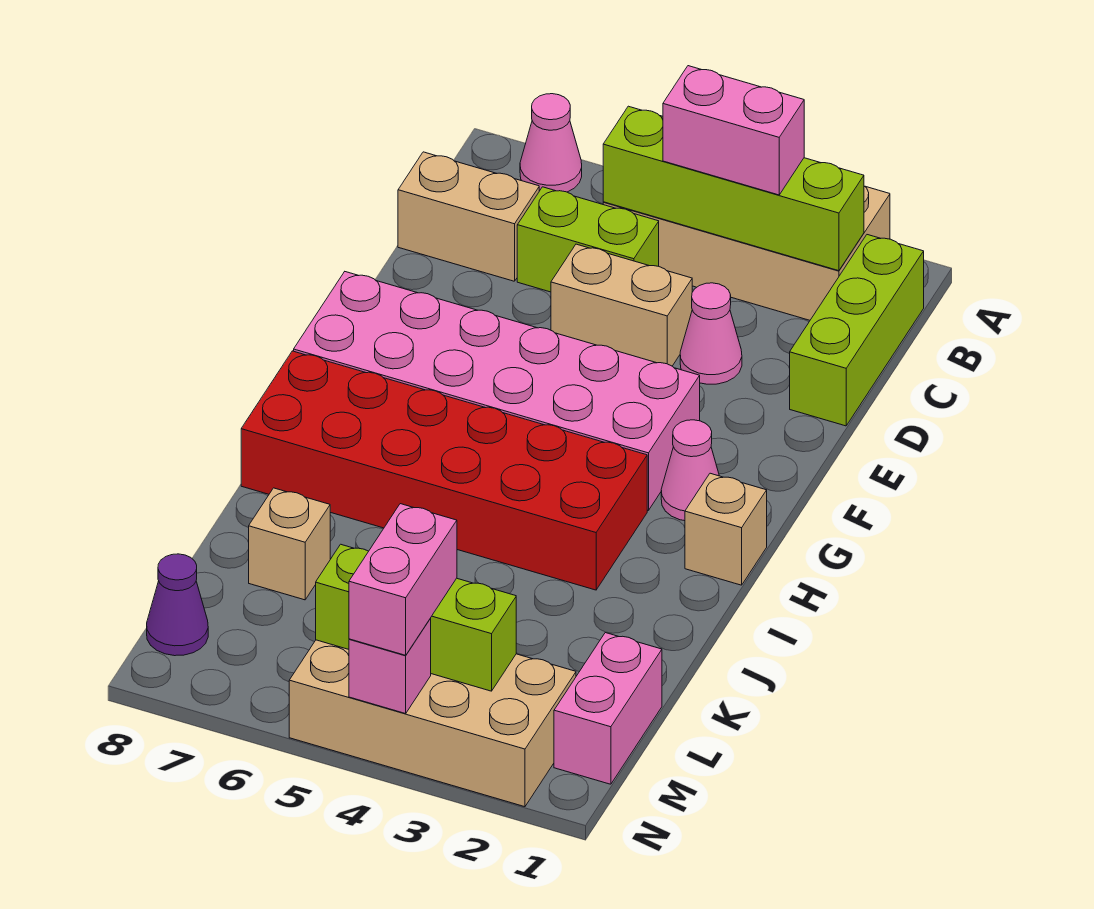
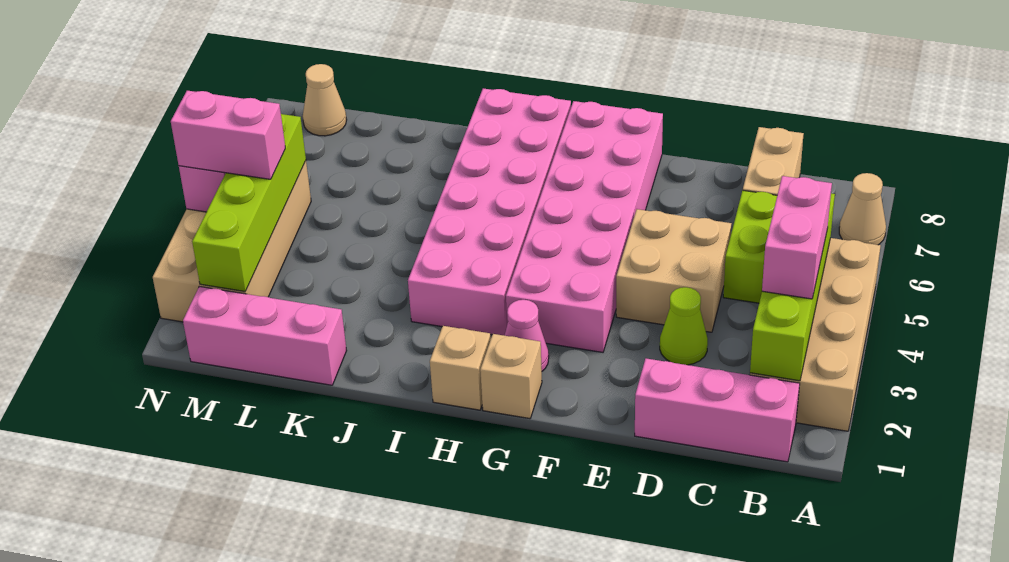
pink 1x1 cone [520,94,582,192] -> tan 1x1 cone [839,173,886,245]
lime 1x3 brick [790,235,924,426] -> pink 1x3 brick [635,358,800,462]
pink 1x1 cone [680,283,742,384] -> lime 1x1 cone [660,287,708,365]
tan 1x2 brick [551,244,692,366] -> tan 2x2 brick [616,209,731,332]
red 2x6 brick [241,351,647,590] -> pink 2x6 brick [408,88,571,336]
tan 1x1 brick [249,488,330,600] -> tan 1x1 brick moved to [480,334,542,419]
pink 1x2 brick [554,633,662,784] -> pink 1x3 brick [183,286,347,385]
lime 1x3 brick [316,544,516,691] -> lime 1x4 brick [192,114,306,291]
purple 1x1 cone [147,554,208,656] -> tan 1x1 cone [303,64,347,136]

* [WORK TO BE COMPLETED]:
I'd like every line with the string "cone" copied from the listing.

* [RESPONSE BOX]:
pink 1x1 cone [520,94,582,192] -> tan 1x1 cone [839,173,886,245]
pink 1x1 cone [680,283,742,384] -> lime 1x1 cone [660,287,708,365]
purple 1x1 cone [147,554,208,656] -> tan 1x1 cone [303,64,347,136]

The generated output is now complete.